▶ [Problem details]: Find the line containing "S1: button (GND, RESET)" in the listing below. Repeat it exactly, along with each following line up to and including the one containing "TH1: 22k (+15V, IC5/CH0)".

▶ [Given entries]:
◆ ◆ ◆ ◆

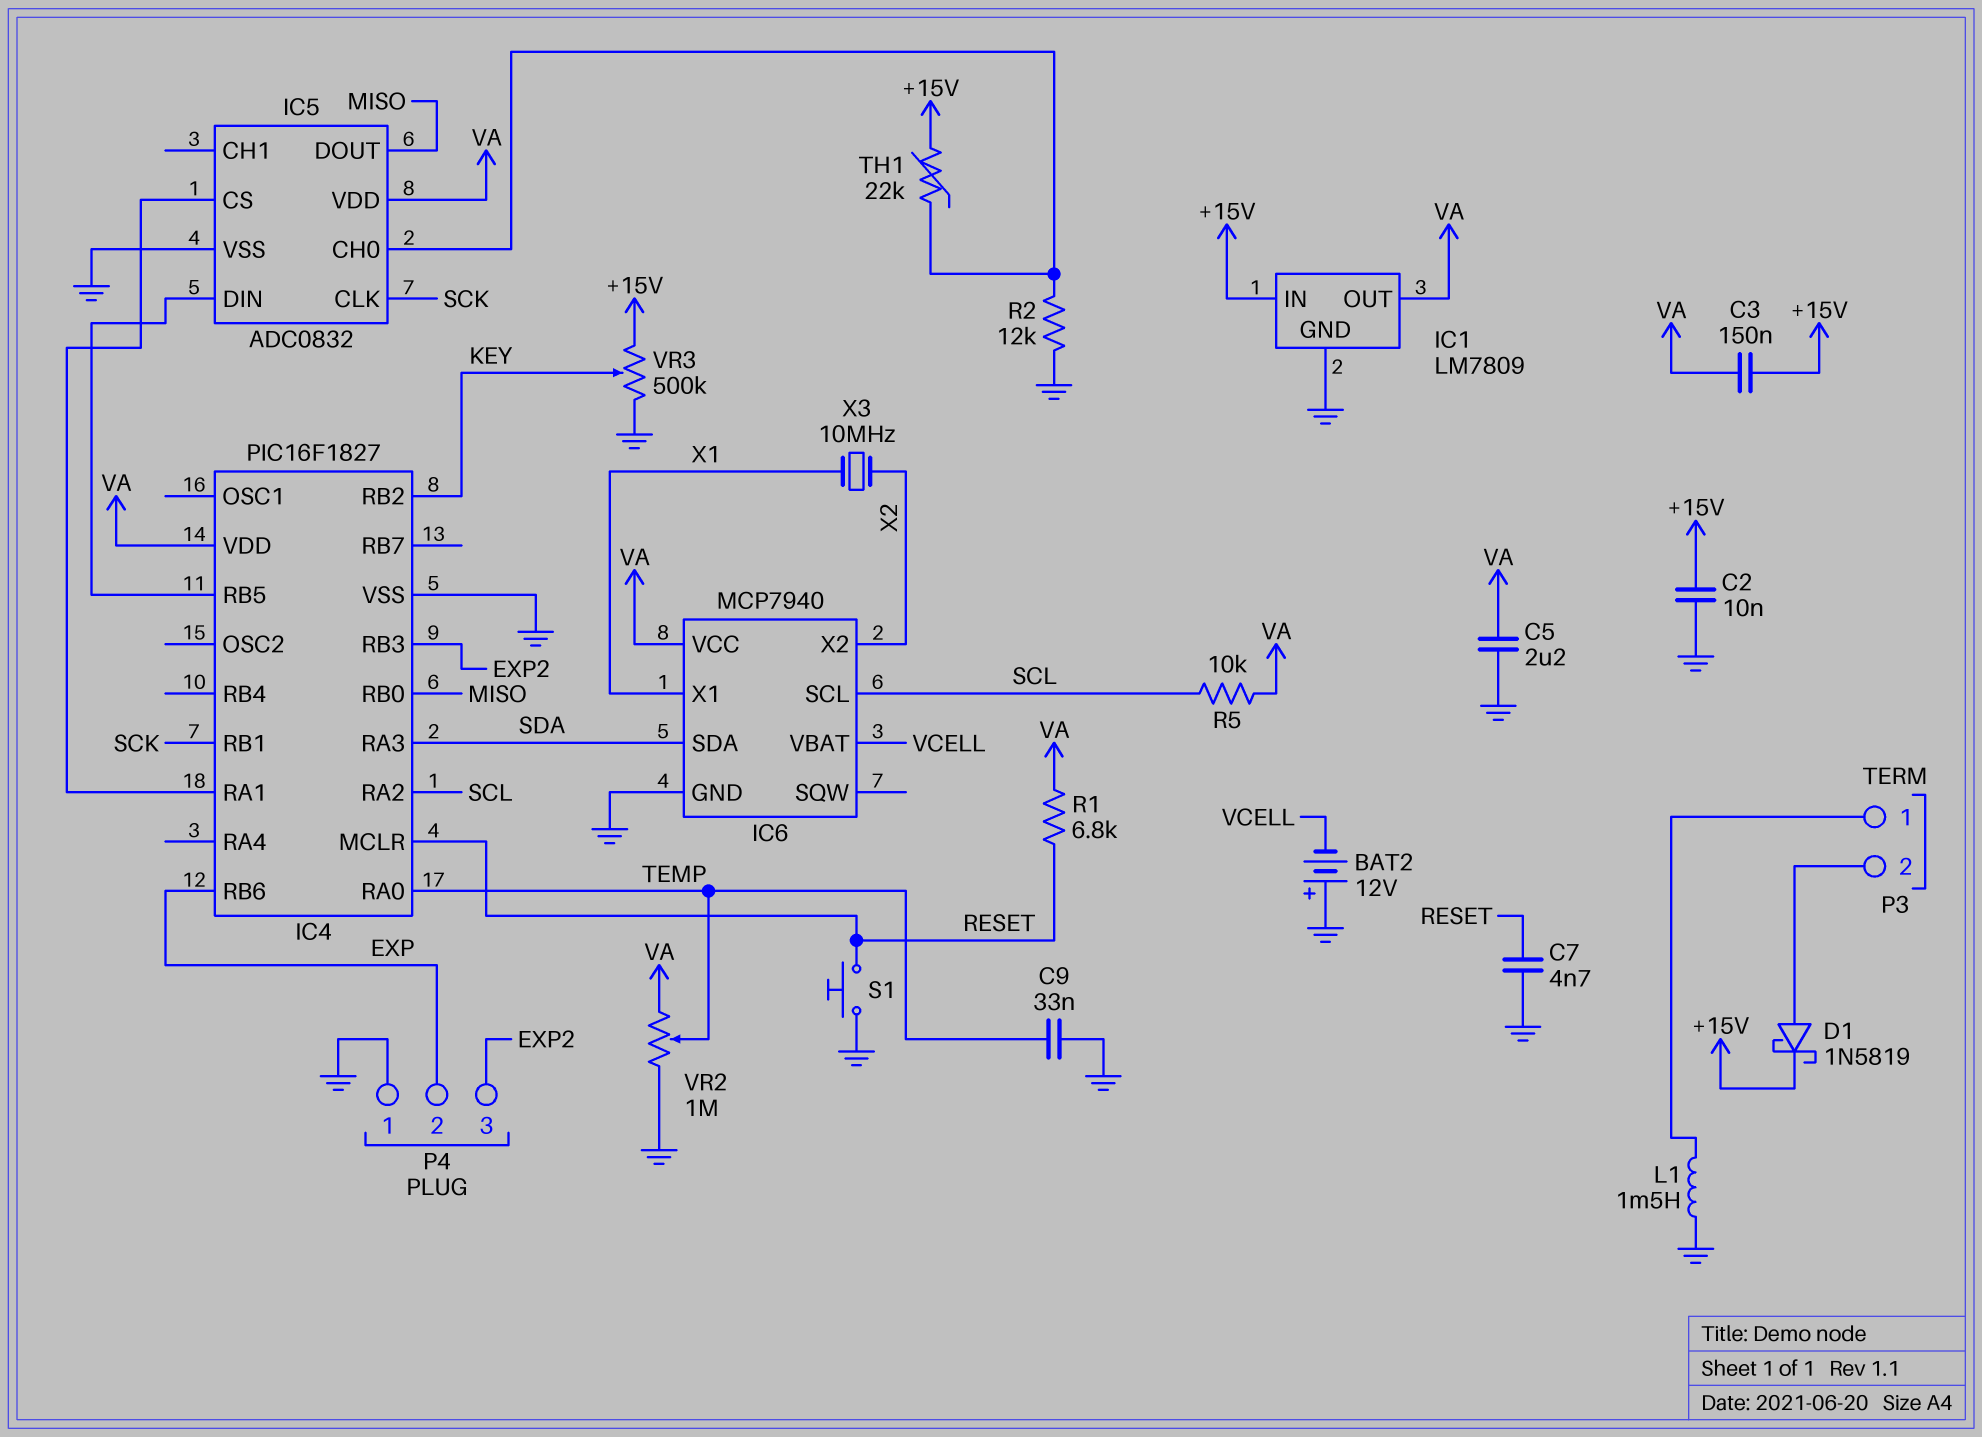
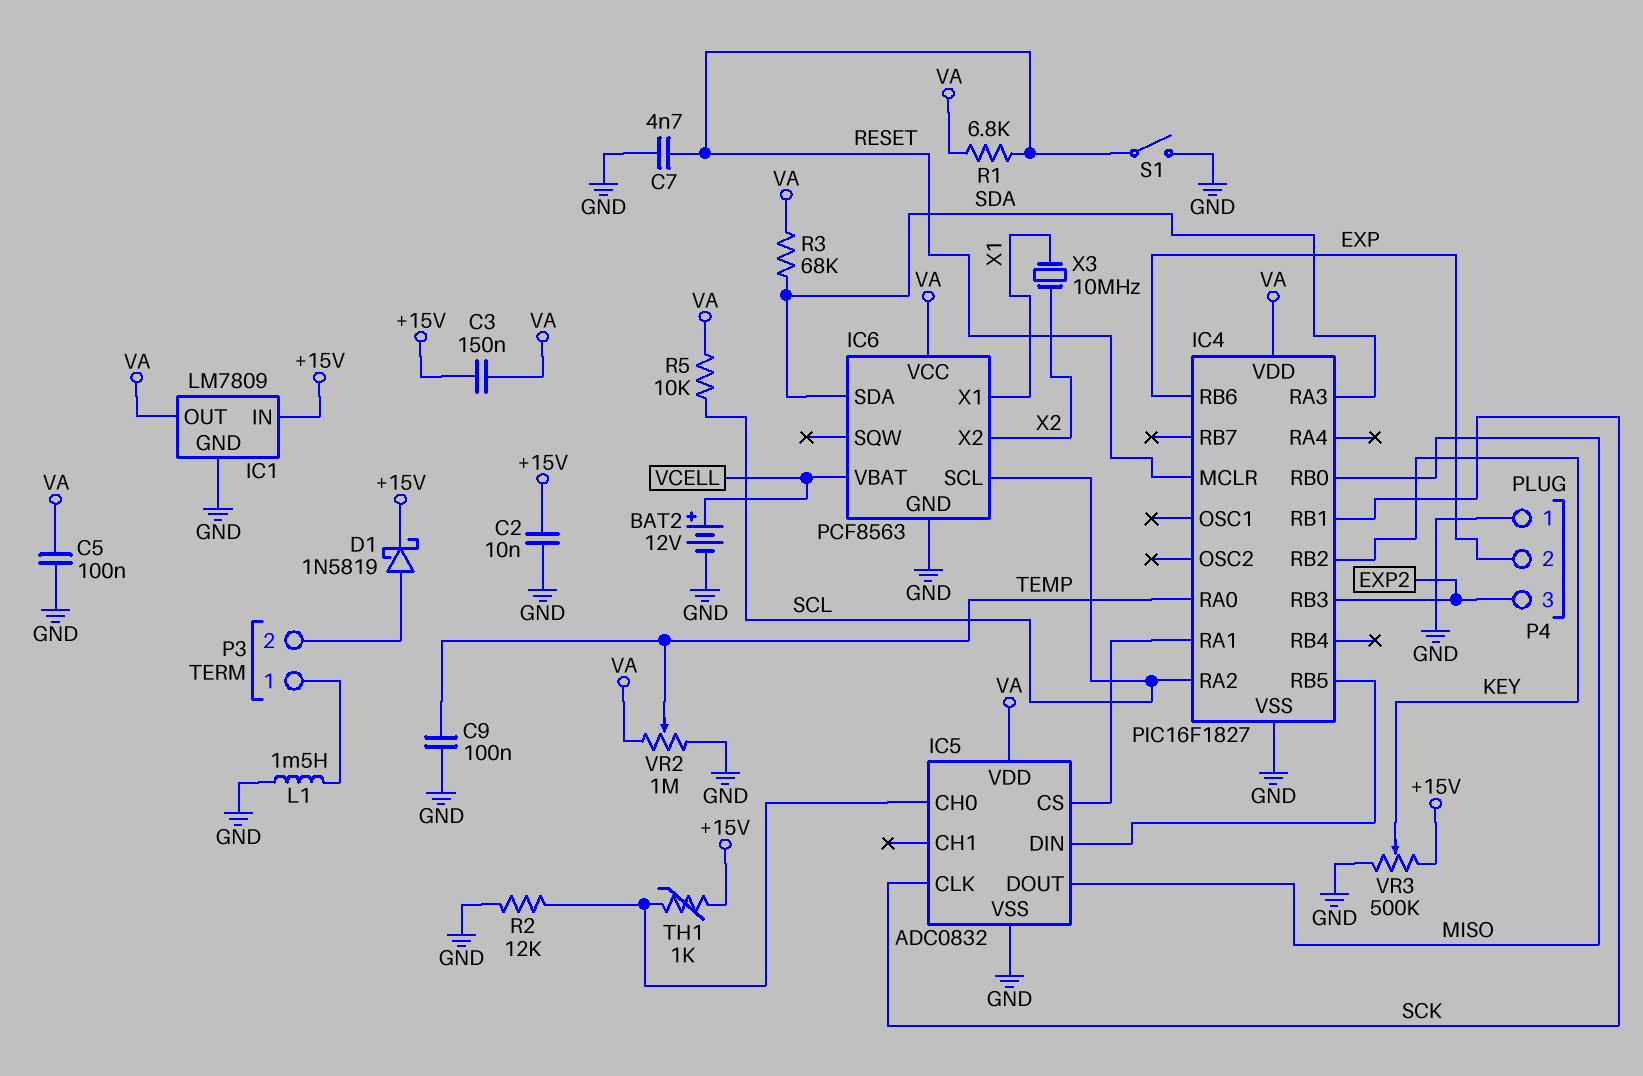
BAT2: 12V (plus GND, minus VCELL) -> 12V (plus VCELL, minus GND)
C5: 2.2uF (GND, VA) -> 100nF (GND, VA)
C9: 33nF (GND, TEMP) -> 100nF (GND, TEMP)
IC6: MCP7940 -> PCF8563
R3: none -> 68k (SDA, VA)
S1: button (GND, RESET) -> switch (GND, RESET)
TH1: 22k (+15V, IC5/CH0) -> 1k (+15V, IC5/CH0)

◆ ◆ ◆ ◆

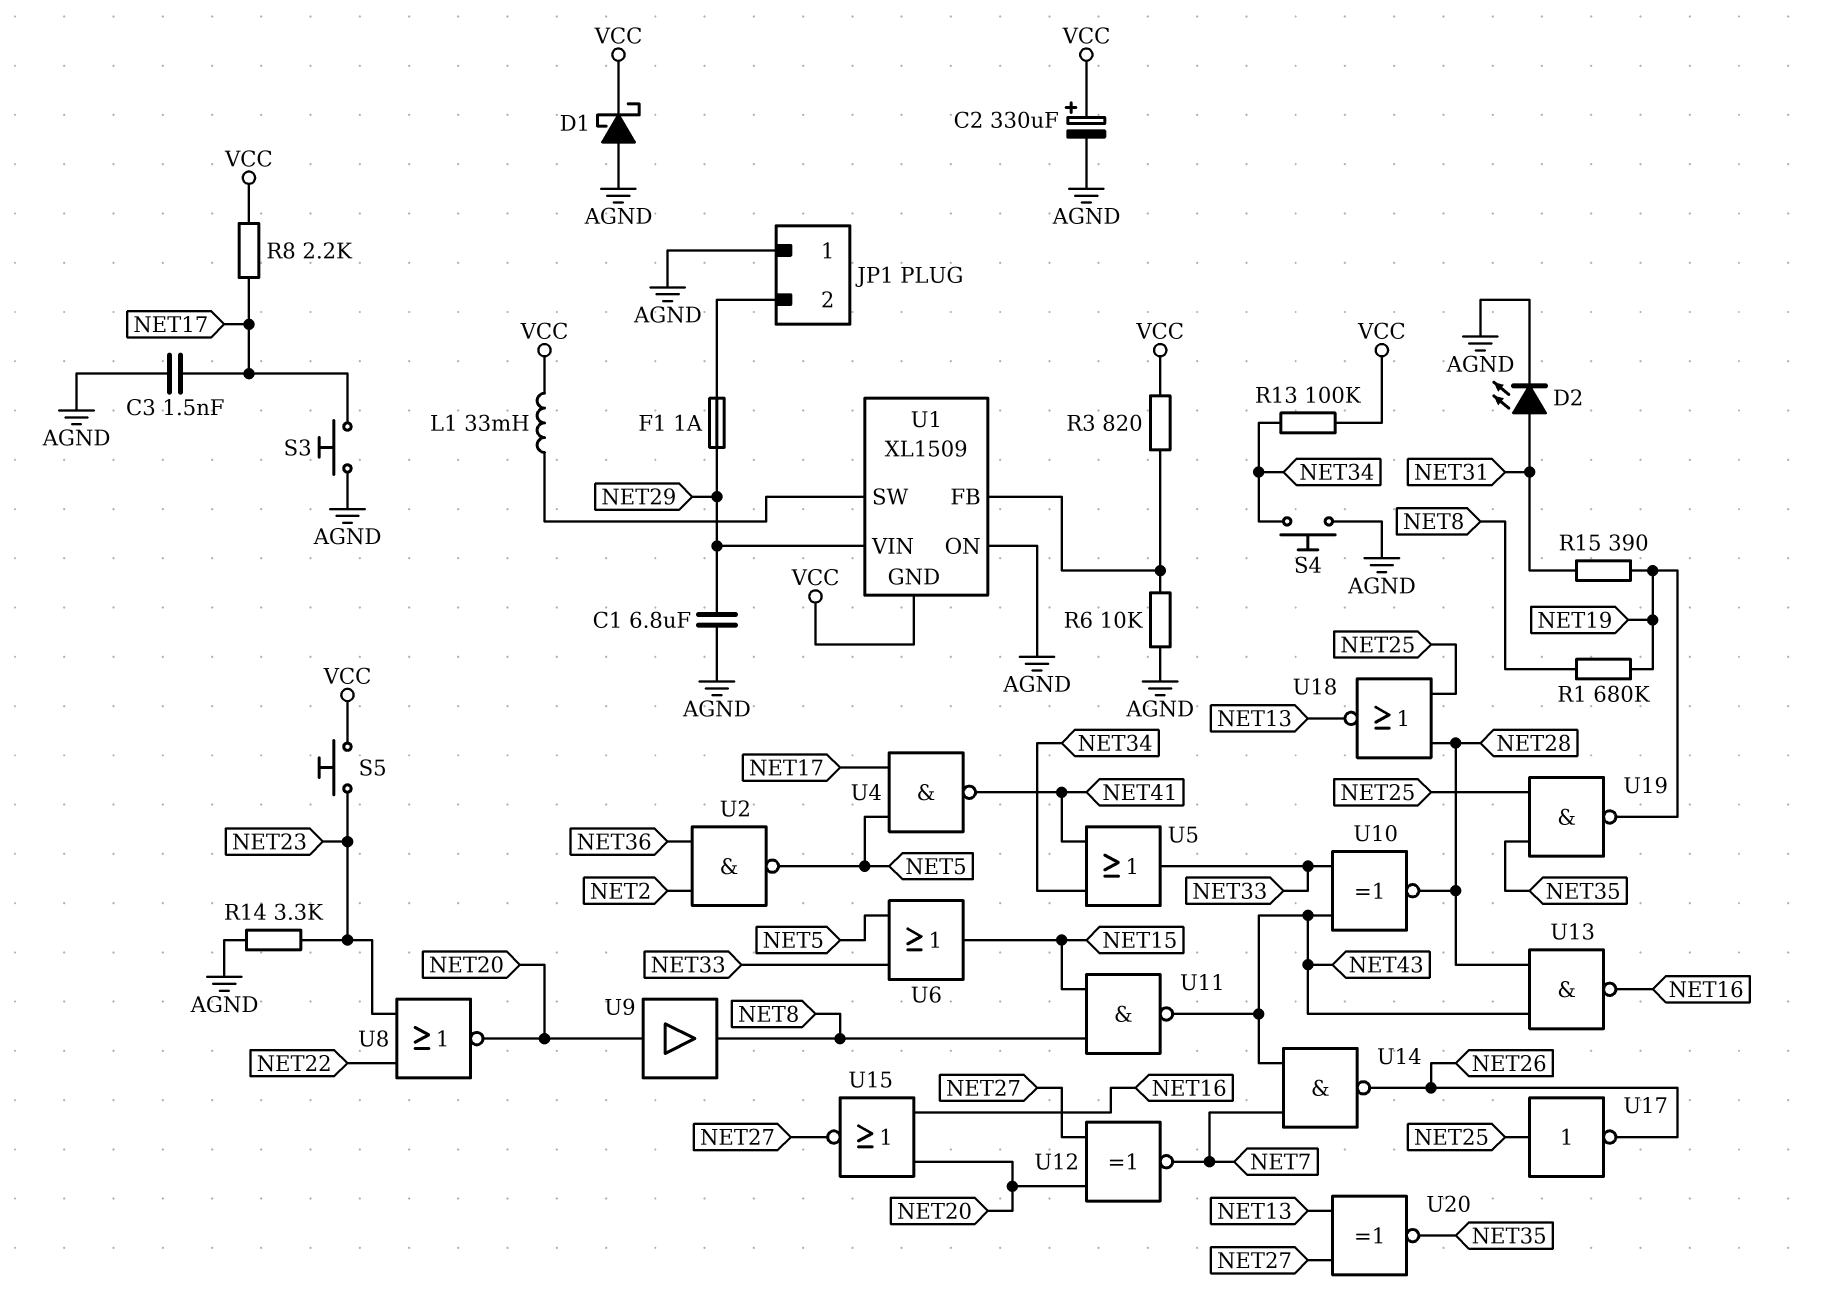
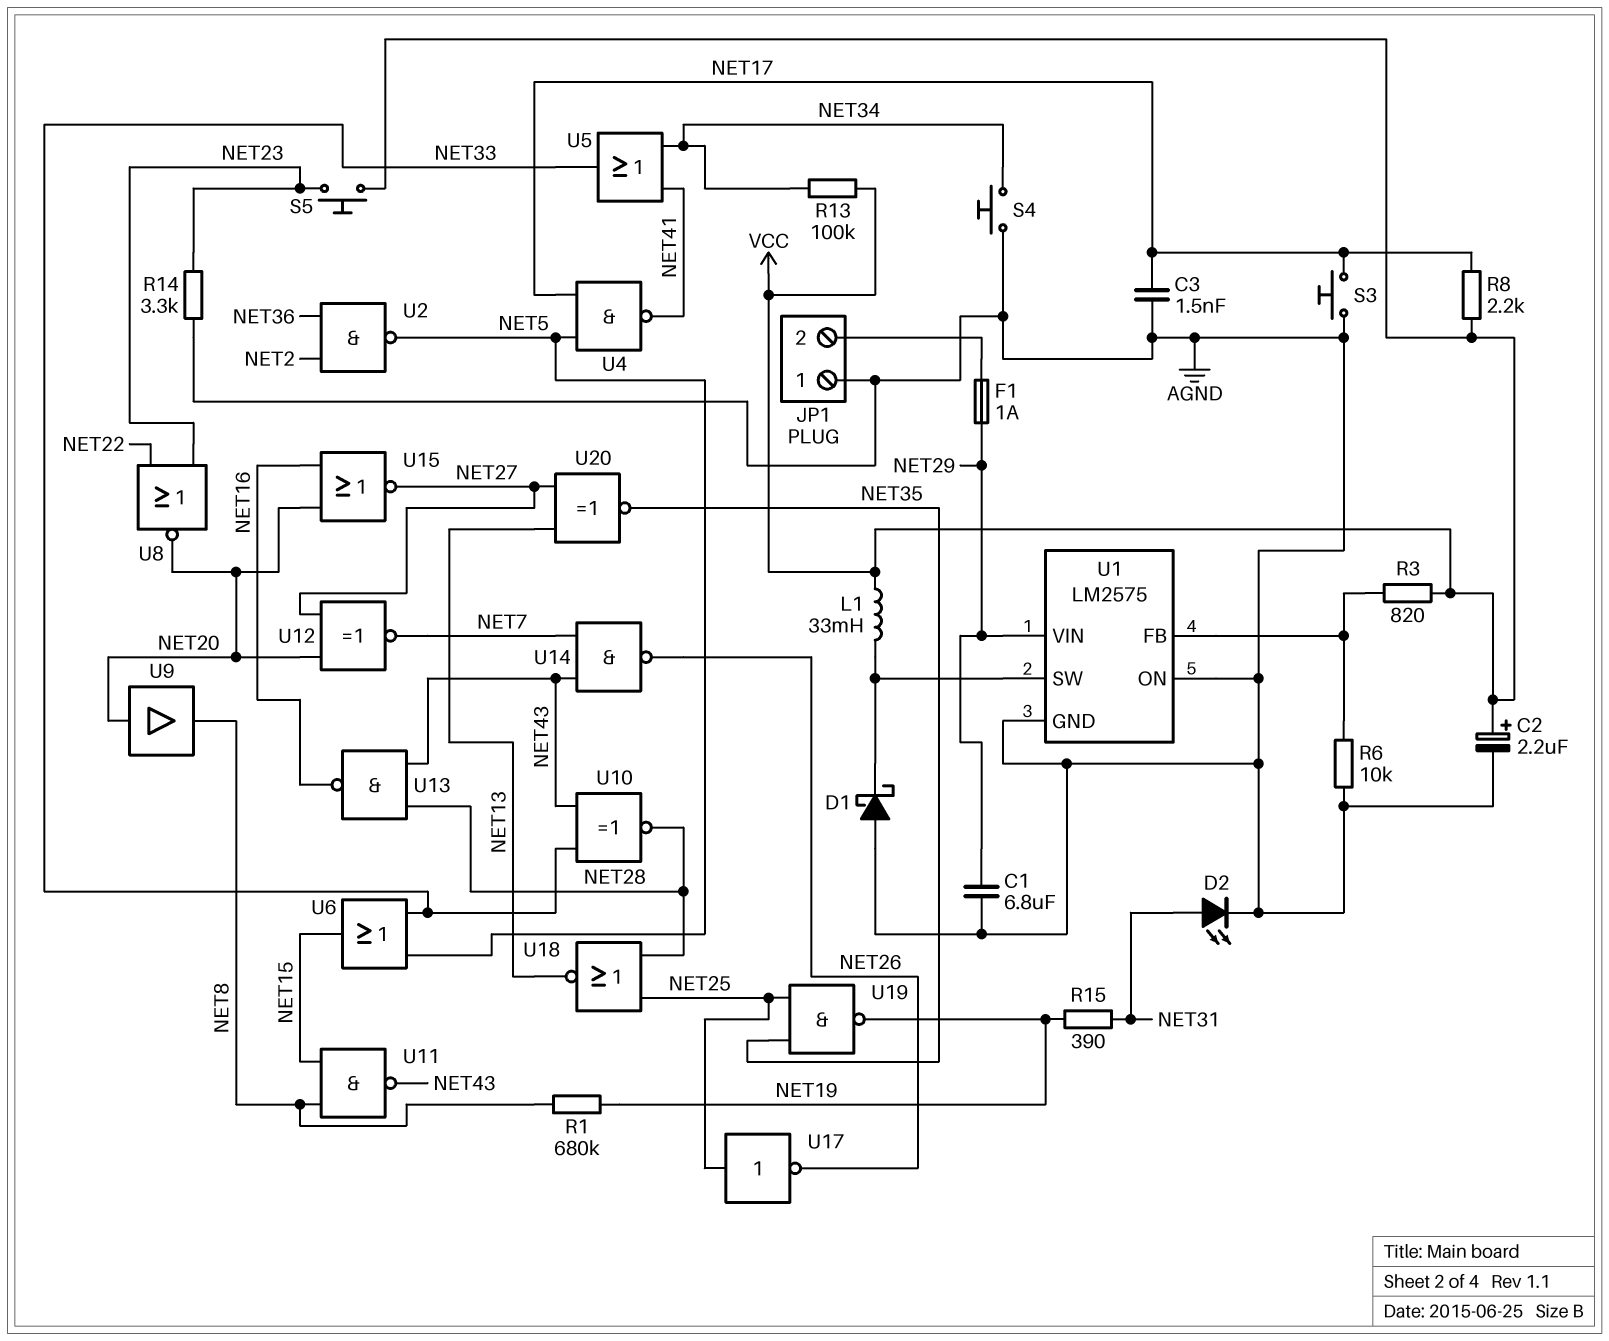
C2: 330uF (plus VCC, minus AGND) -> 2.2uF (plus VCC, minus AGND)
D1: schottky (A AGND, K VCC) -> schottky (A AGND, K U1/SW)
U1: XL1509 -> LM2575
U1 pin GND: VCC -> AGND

◆ ◆ ◆ ◆

▶ [Worked solution]:
S1: button (GND, RESET) -> switch (GND, RESET)
TH1: 22k (+15V, IC5/CH0) -> 1k (+15V, IC5/CH0)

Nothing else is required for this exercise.